--- INPUT DATA Enclosed Below ---
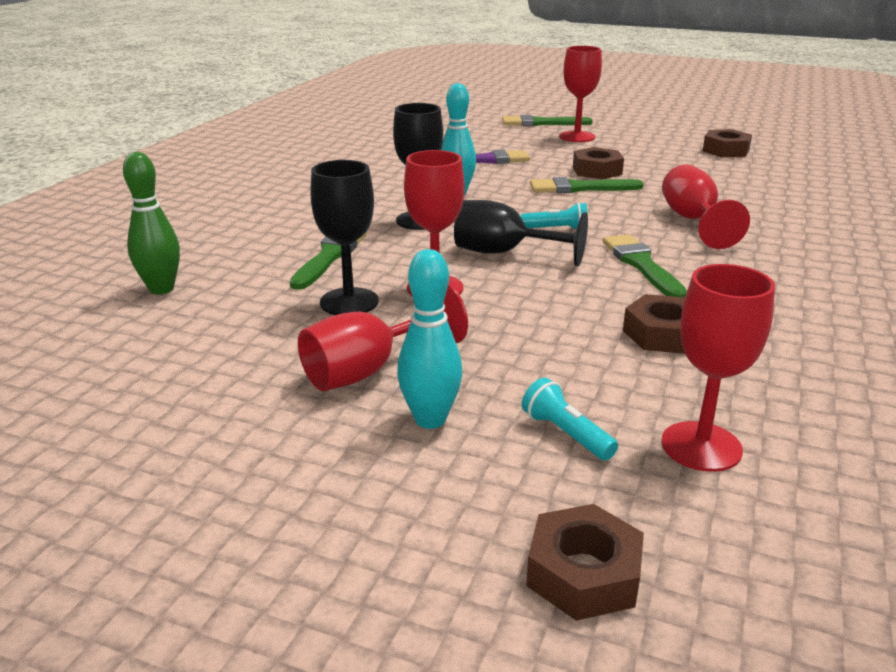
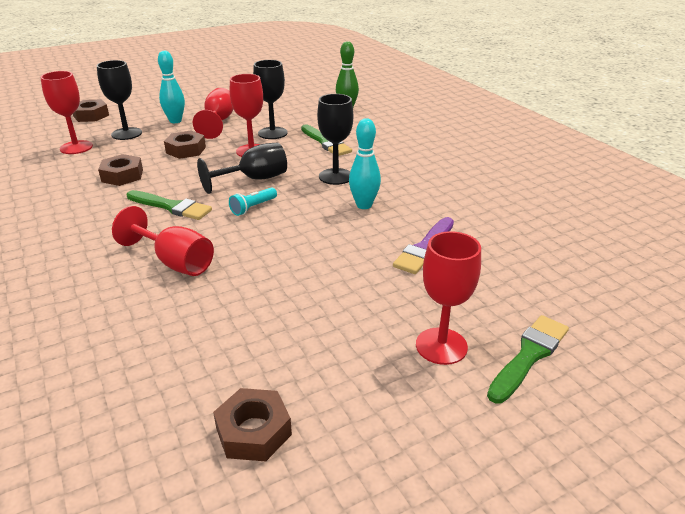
camera: 130 degrees right, 5 degrees up
(566, 434) = (126, 134): turquoise flashlight -> black goblet
(579, 188) = (300, 255): green brush -> none
(597, 171) = (323, 288): brown nut -> brown nut (186, 150)

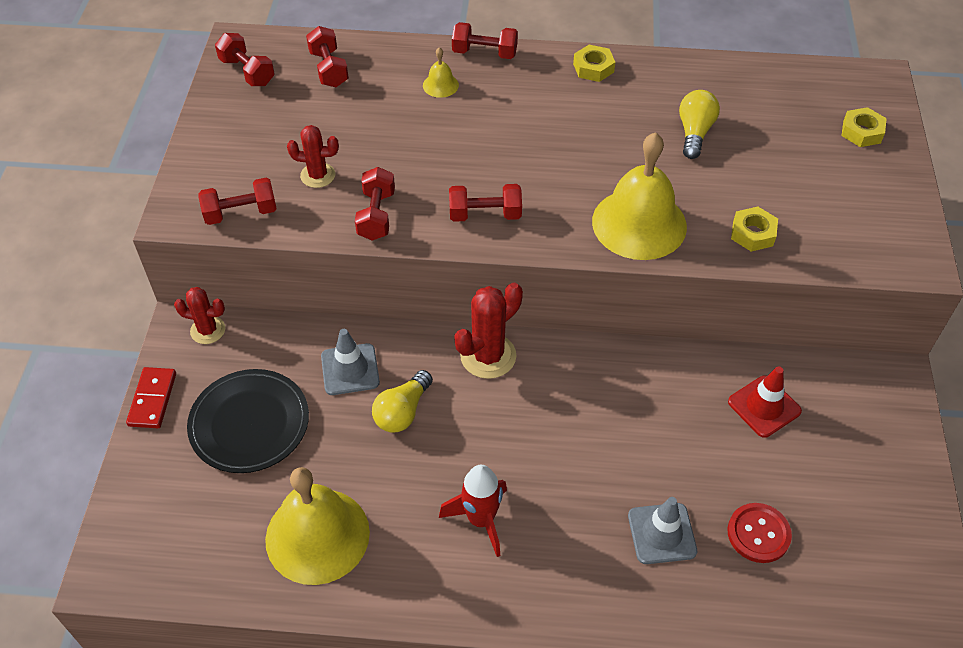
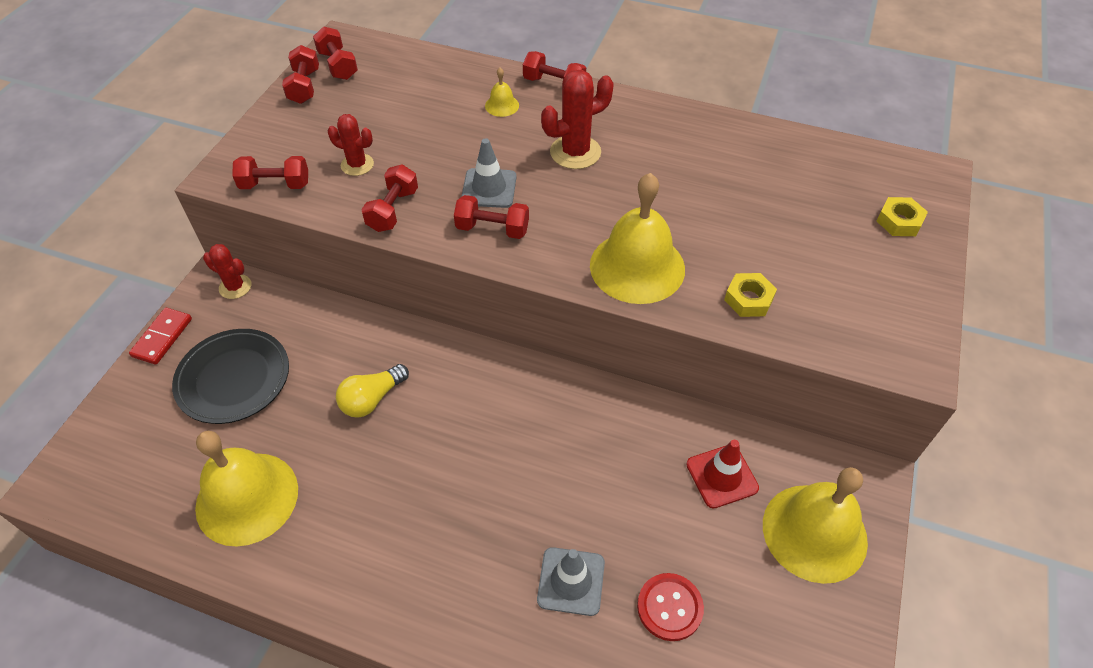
camera: 15 degrees right, 0 degrees up
(329, 69) = (409, 75): red dumbbell -> red dumbbell (304, 87)
(350, 369) = (341, 349): grey traffic cone -> grey traffic cone (489, 188)
(481, 520) = (401, 521): red rocket -> none
(488, 356) = (471, 365): red cactus -> red cactus (575, 152)
(593, 68) = (650, 114): yellow nut -> none
(694, 133) = (726, 191): yellow light bulb -> none
(862, 437) = (814, 532): none -> yellow bell

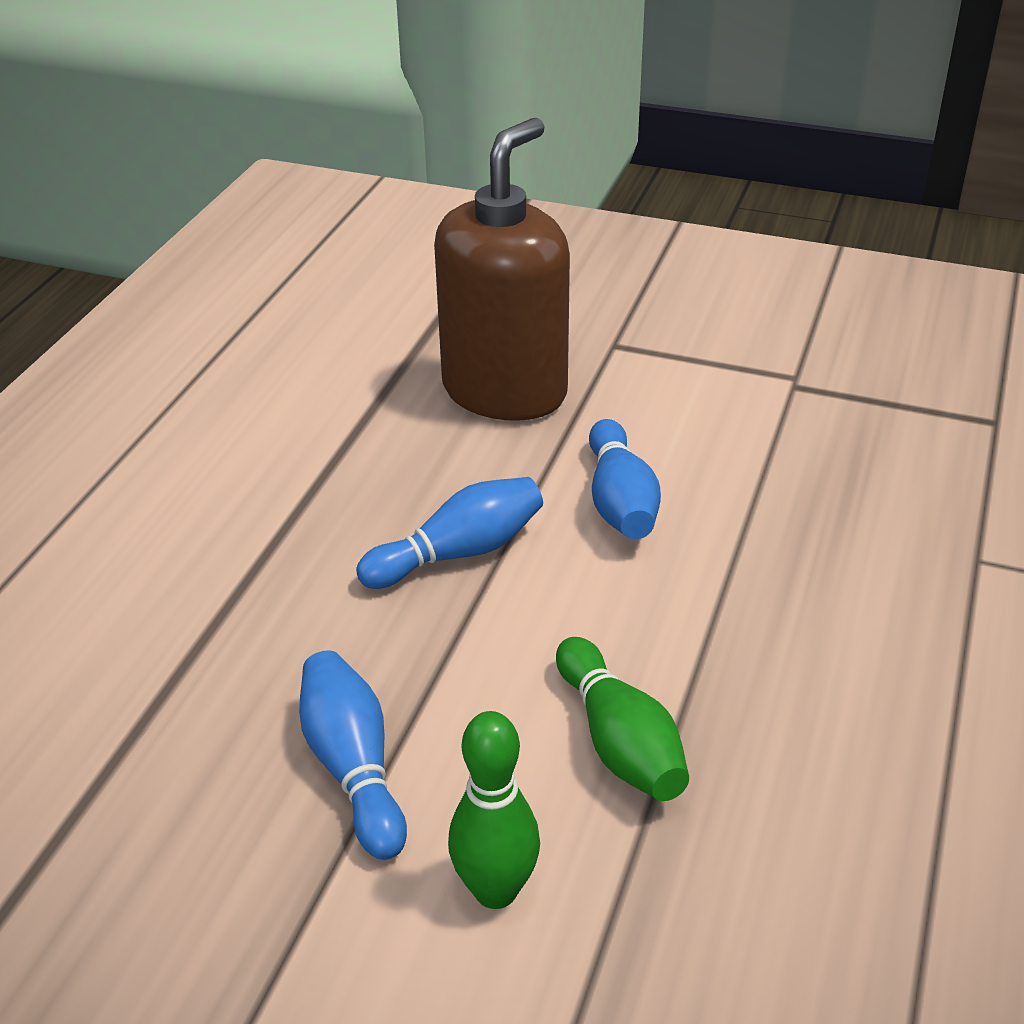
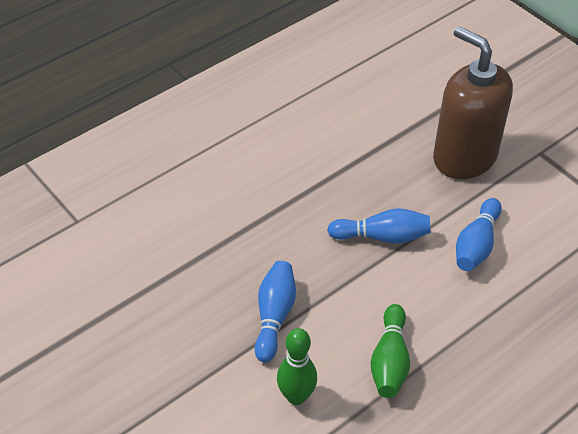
camera: 30 degrees right, 10 degrees up
(505, 391) = (464, 157): brown soap dispenser -> brown soap dispenser turned 105 degrees counterclockwise

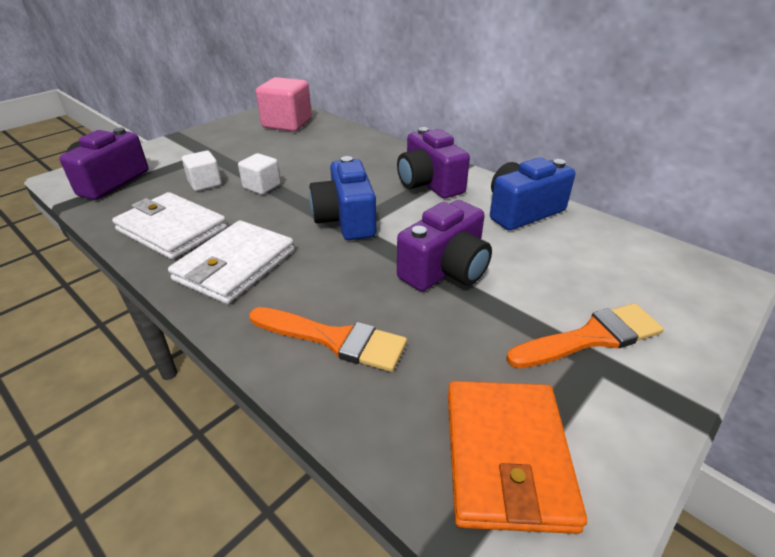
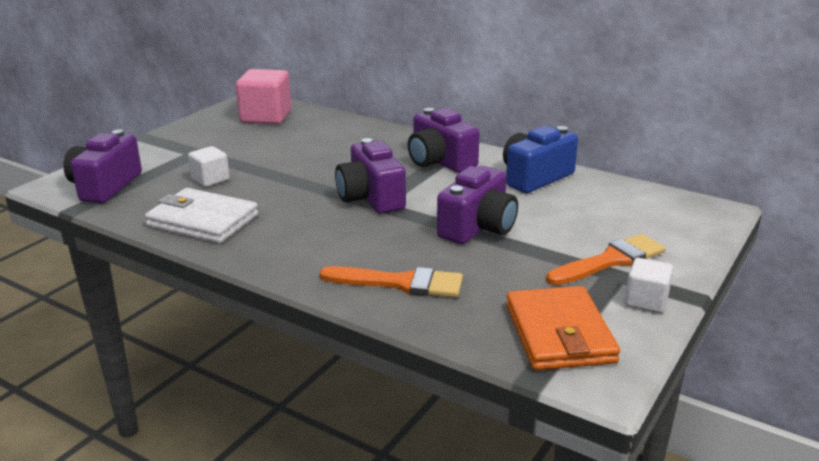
camera: 10 degrees left, 10 degrees down
(235, 265) = (284, 242): white wallet -> none
(262, 186) = (272, 177): white cube -> white cube (646, 301)
(346, 219) = (371, 198): blue camera -> purple camera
--- End of Enclosed INPUT DATA ---
Give again the stretch of the entries above that begins at the line with "(350, 369) = (341, 349): grey" and ends at the line with "(262, 186) = (272, 177): white", word for word, with no pictures.

TASK RESULT >>
(350, 369) = (341, 349): grey traffic cone -> grey traffic cone (489, 188)
(481, 520) = (401, 521): red rocket -> none
(488, 356) = (471, 365): red cactus -> red cactus (575, 152)
(593, 68) = (650, 114): yellow nut -> none
(694, 133) = (726, 191): yellow light bulb -> none
(862, 437) = (814, 532): none -> yellow bell

camera: 30 degrees right, 10 degrees up
(505, 391) = (464, 157): brown soap dispenser -> brown soap dispenser turned 105 degrees counterclockwise

camera: 10 degrees left, 10 degrees down
(235, 265) = (284, 242): white wallet -> none
(262, 186) = (272, 177): white cube -> white cube (646, 301)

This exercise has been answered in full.